_Required action_. Repeat each entry as written, dropping any picture you find.

#### Raw data ####

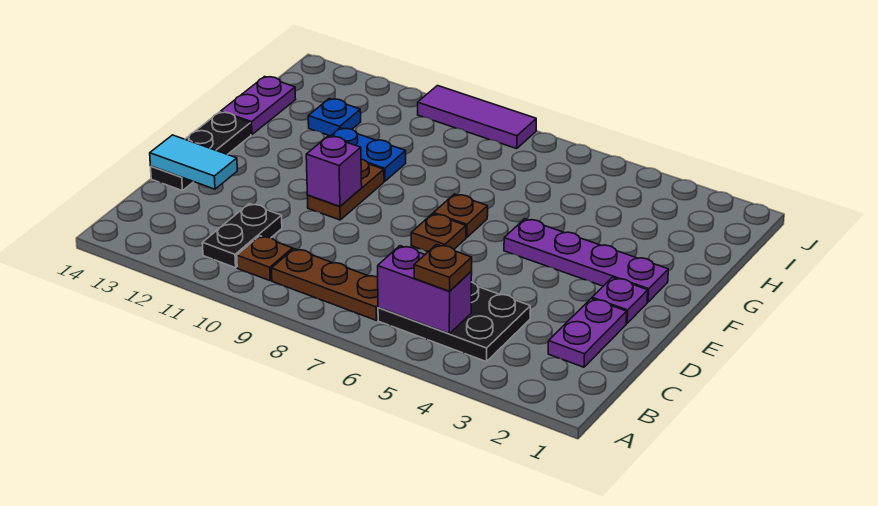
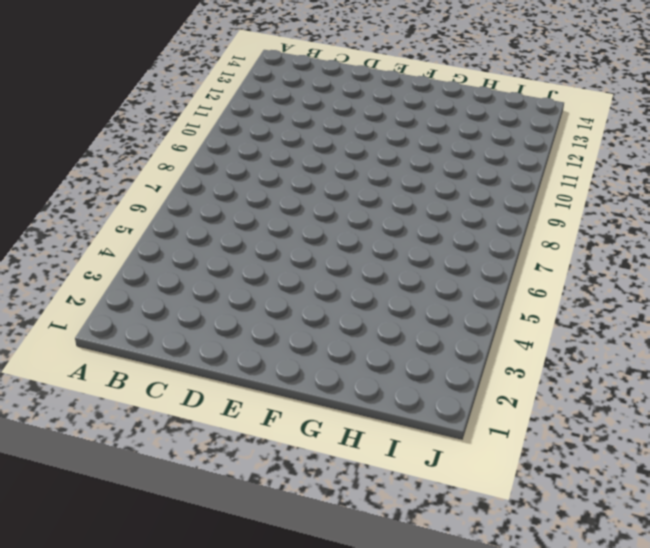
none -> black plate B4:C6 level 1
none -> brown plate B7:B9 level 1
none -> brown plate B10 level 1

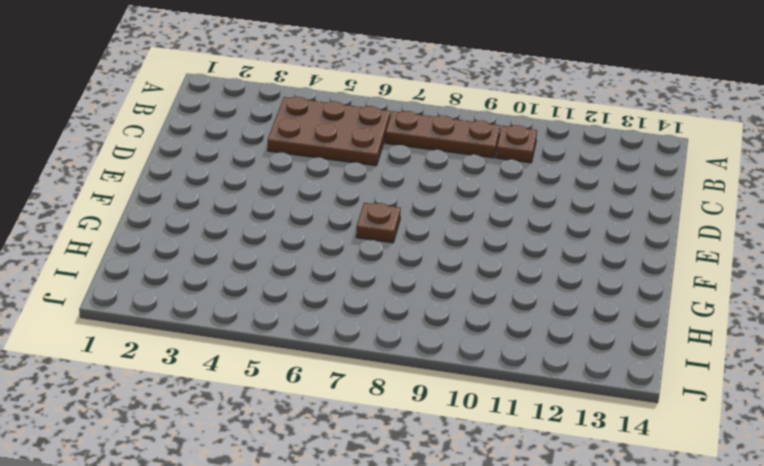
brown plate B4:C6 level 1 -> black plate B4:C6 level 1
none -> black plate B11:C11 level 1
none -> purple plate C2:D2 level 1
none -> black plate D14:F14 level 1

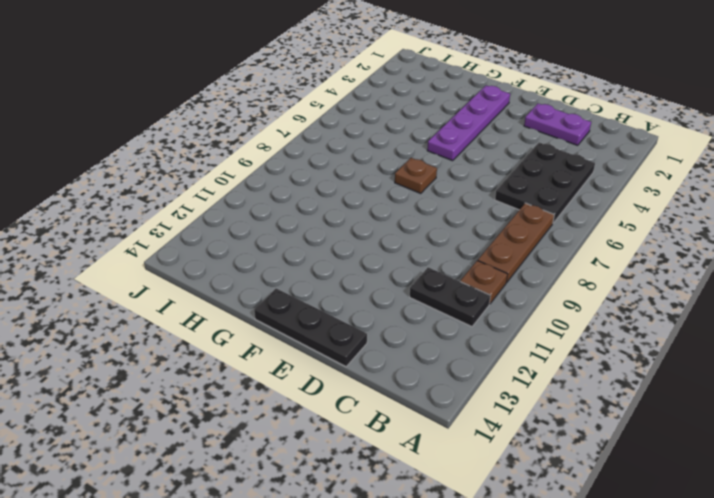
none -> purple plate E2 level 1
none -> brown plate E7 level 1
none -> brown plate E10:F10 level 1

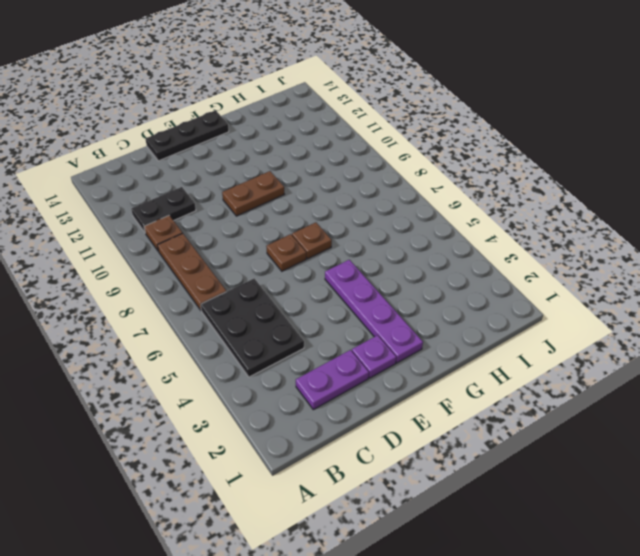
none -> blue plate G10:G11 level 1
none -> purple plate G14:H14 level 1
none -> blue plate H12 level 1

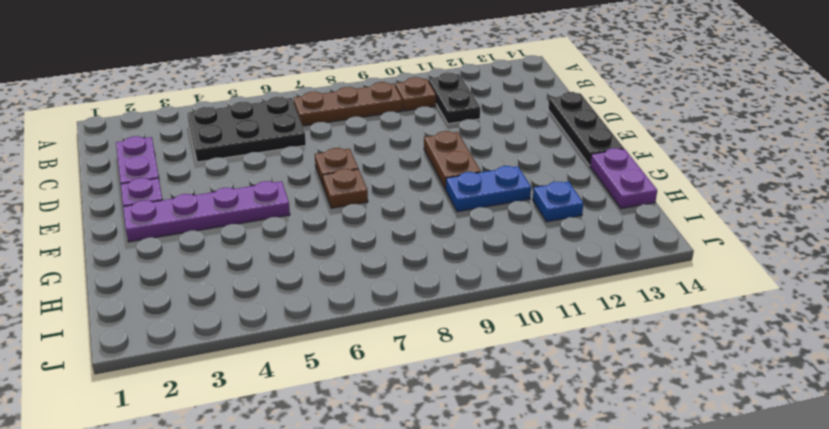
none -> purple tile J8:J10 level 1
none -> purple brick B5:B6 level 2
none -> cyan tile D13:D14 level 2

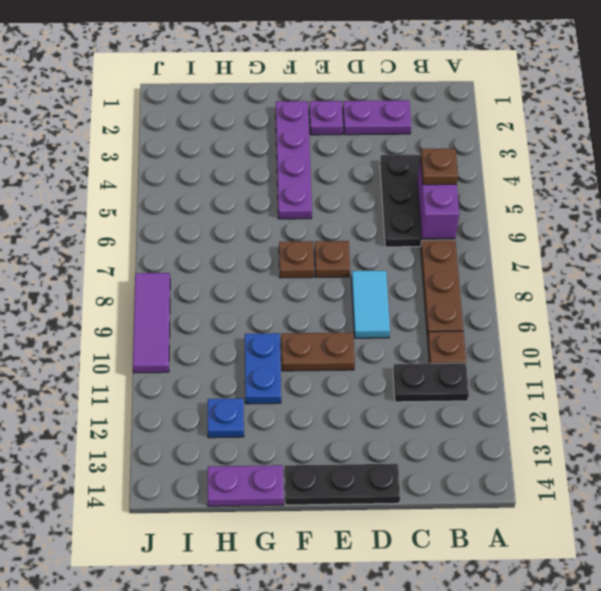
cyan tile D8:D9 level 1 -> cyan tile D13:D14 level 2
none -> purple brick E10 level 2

####

_Reply_.
none -> black plate B4:C6 level 1
none -> brown plate B7:B9 level 1
none -> brown plate B10 level 1

brown plate B4:C6 level 1 -> black plate B4:C6 level 1
none -> black plate B11:C11 level 1
none -> purple plate C2:D2 level 1
none -> black plate D14:F14 level 1

none -> purple plate E2 level 1
none -> brown plate E7 level 1
none -> brown plate E10:F10 level 1

none -> blue plate G10:G11 level 1
none -> purple plate G14:H14 level 1
none -> blue plate H12 level 1

none -> purple tile J8:J10 level 1
none -> purple brick B5:B6 level 2
none -> cyan tile D13:D14 level 2

cyan tile D8:D9 level 1 -> cyan tile D13:D14 level 2
none -> purple brick E10 level 2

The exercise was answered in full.